# TASK BRIEF
From the listing below, reproduce word for word the part that opens with the line containing "orange glasses: [360,252,446,323]" and closes with the line containing "pink donut: [170,312,243,376]"; reproduce nothing else.

# GIVEN RECORDS
/---

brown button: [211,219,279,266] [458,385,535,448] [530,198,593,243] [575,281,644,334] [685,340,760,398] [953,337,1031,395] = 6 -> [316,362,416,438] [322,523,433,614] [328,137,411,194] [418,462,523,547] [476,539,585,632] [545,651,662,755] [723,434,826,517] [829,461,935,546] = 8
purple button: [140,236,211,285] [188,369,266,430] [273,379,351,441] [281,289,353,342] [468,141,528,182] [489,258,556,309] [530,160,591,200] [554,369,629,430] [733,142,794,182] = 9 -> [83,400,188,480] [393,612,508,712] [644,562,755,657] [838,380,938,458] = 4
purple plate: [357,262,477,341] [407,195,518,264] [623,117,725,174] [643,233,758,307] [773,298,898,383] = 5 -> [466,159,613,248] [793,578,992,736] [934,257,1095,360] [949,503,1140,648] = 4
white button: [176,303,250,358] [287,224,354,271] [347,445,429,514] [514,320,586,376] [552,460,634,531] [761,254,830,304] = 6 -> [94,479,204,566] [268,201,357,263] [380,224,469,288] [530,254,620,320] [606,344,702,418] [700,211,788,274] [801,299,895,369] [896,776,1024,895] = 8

\---
/---

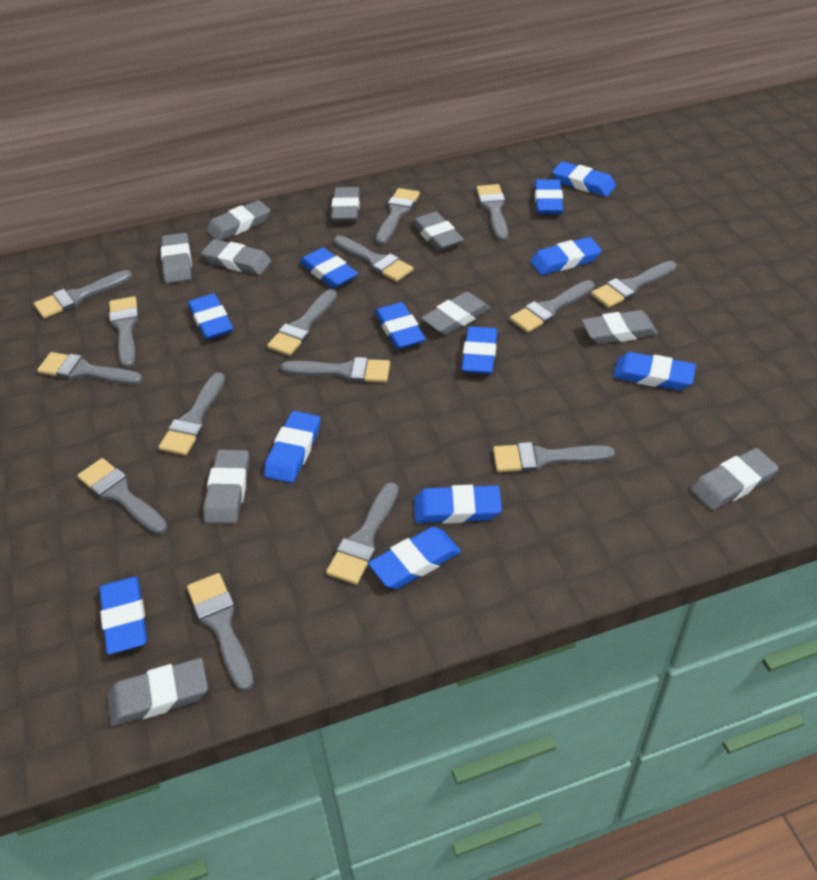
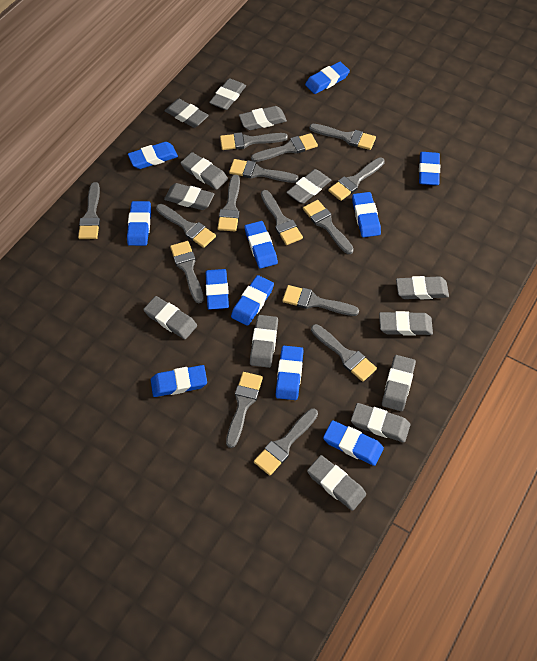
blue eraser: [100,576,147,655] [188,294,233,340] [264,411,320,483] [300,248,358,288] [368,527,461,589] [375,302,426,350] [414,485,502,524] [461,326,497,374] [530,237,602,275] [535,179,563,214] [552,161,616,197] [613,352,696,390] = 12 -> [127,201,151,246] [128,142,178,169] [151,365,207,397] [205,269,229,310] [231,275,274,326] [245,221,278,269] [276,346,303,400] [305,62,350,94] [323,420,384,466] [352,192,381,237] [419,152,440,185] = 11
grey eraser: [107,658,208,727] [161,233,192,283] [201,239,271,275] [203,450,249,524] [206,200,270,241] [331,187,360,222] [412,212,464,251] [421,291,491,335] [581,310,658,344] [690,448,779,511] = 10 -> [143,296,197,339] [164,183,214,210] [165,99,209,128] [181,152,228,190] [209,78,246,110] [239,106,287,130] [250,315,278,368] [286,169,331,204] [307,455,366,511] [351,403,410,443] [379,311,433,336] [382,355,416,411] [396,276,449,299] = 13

\---
/---

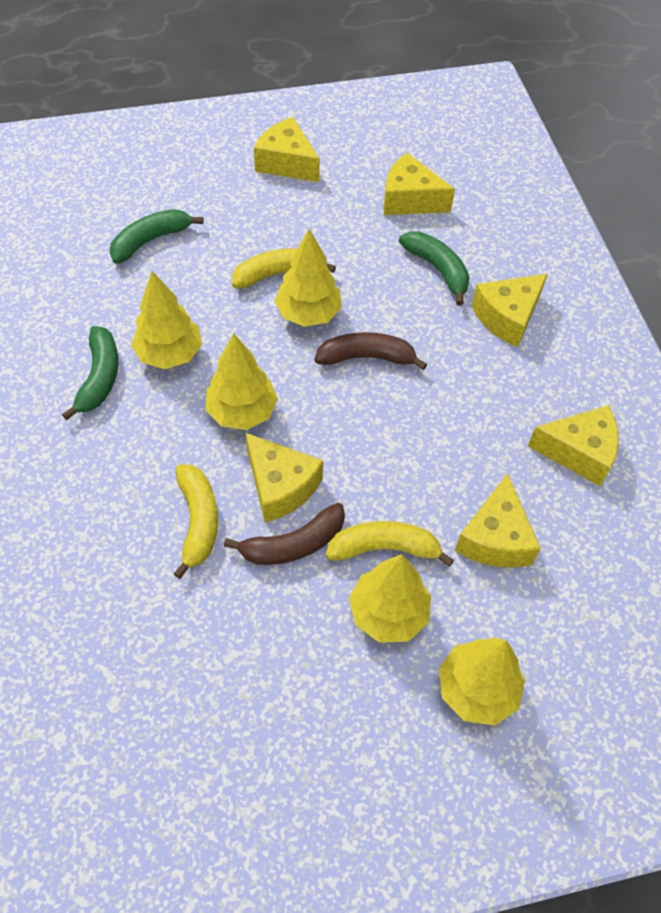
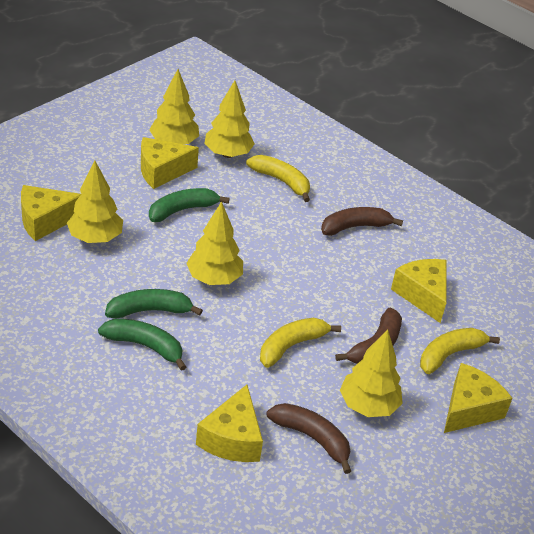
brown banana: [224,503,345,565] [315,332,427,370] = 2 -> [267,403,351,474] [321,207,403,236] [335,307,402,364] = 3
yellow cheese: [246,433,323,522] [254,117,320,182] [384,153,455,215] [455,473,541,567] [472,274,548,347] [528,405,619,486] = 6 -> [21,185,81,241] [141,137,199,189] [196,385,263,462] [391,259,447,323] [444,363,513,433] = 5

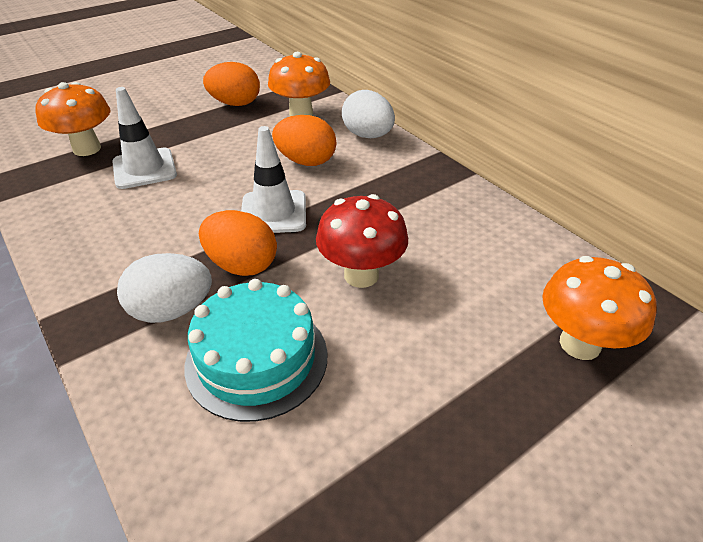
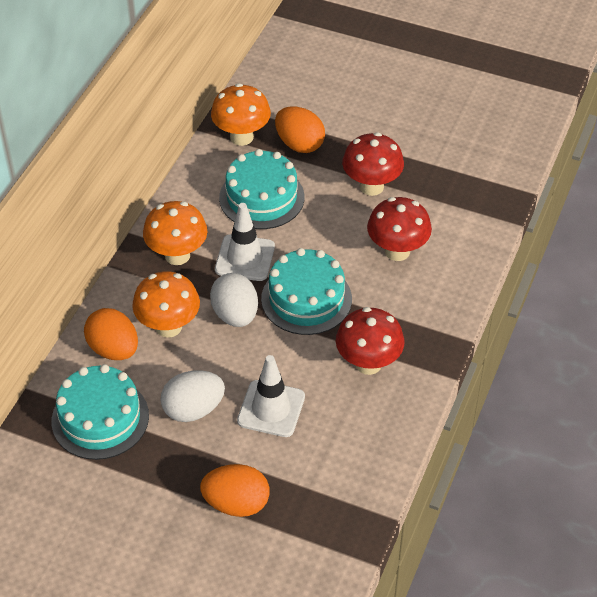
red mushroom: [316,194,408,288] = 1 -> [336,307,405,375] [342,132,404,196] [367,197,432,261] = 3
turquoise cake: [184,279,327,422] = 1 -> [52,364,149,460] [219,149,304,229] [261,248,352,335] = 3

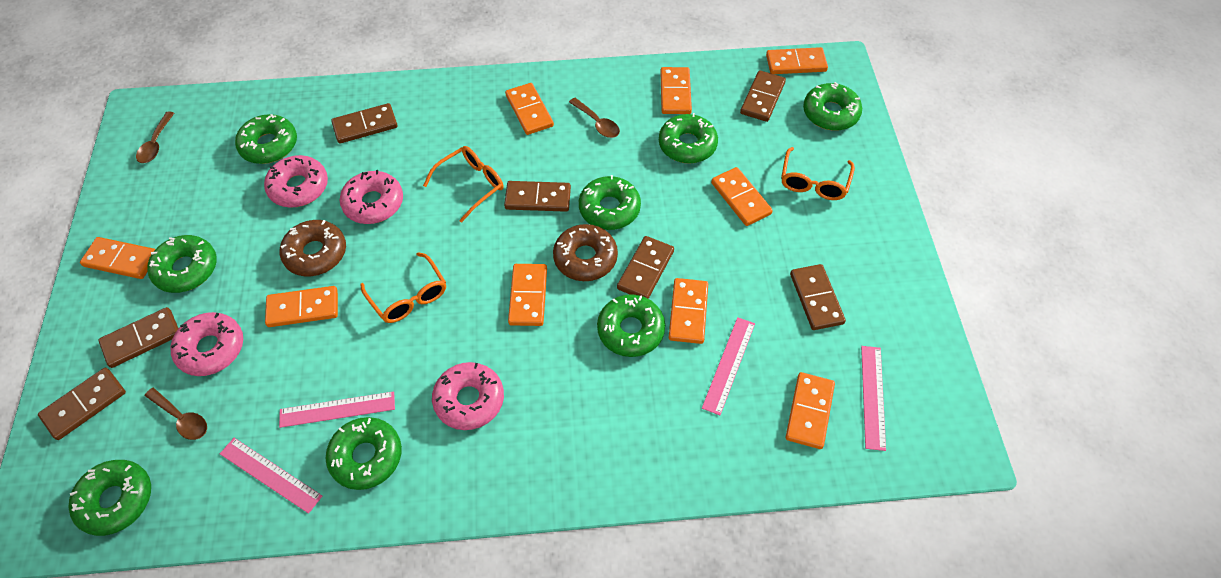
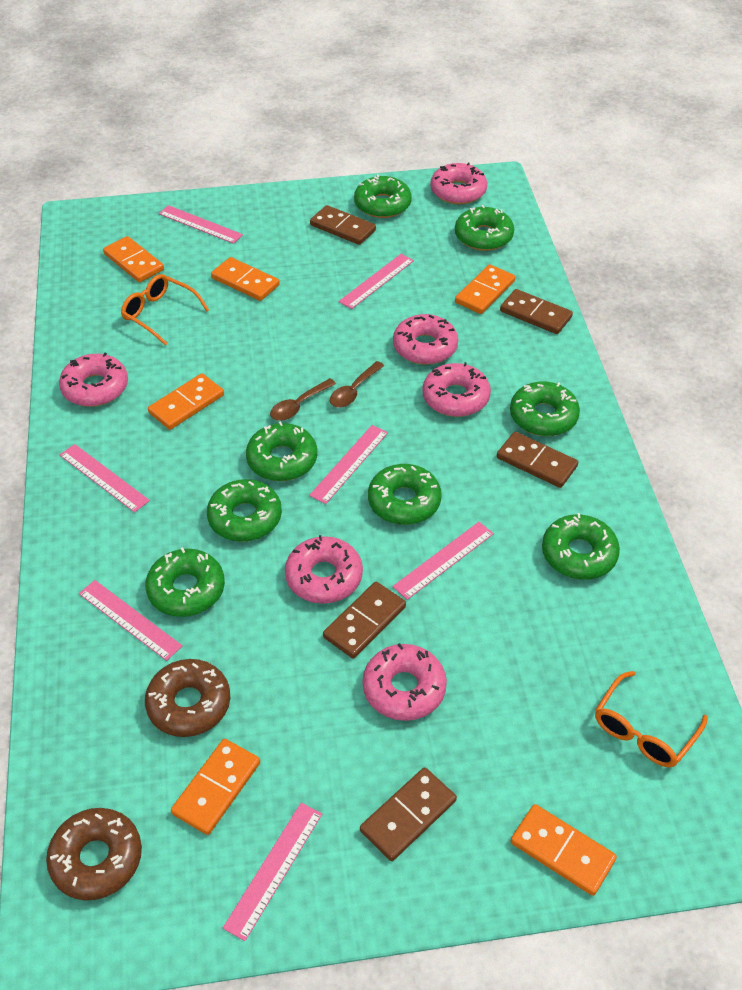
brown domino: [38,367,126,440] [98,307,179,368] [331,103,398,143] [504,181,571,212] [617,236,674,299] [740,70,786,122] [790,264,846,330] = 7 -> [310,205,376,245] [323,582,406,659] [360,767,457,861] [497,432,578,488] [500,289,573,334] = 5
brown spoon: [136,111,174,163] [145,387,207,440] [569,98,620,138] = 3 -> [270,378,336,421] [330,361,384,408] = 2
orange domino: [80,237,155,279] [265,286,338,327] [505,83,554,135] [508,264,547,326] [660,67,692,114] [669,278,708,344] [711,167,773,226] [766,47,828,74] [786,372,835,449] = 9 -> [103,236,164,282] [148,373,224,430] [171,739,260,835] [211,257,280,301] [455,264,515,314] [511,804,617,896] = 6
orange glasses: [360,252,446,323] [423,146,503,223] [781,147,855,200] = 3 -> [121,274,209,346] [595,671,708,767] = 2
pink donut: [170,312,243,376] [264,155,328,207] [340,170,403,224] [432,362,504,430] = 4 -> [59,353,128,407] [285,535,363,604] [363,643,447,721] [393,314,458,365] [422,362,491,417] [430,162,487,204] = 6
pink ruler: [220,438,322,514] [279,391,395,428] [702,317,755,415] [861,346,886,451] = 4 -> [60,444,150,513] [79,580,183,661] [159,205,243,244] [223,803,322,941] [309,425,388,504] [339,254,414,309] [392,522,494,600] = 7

\---

# OUTPUT OF THE EXERCISE
orange glasses: [360,252,446,323] [423,146,503,223] [781,147,855,200] = 3 -> [121,274,209,346] [595,671,708,767] = 2
pink donut: [170,312,243,376] [264,155,328,207] [340,170,403,224] [432,362,504,430] = 4 -> [59,353,128,407] [285,535,363,604] [363,643,447,721] [393,314,458,365] [422,362,491,417] [430,162,487,204] = 6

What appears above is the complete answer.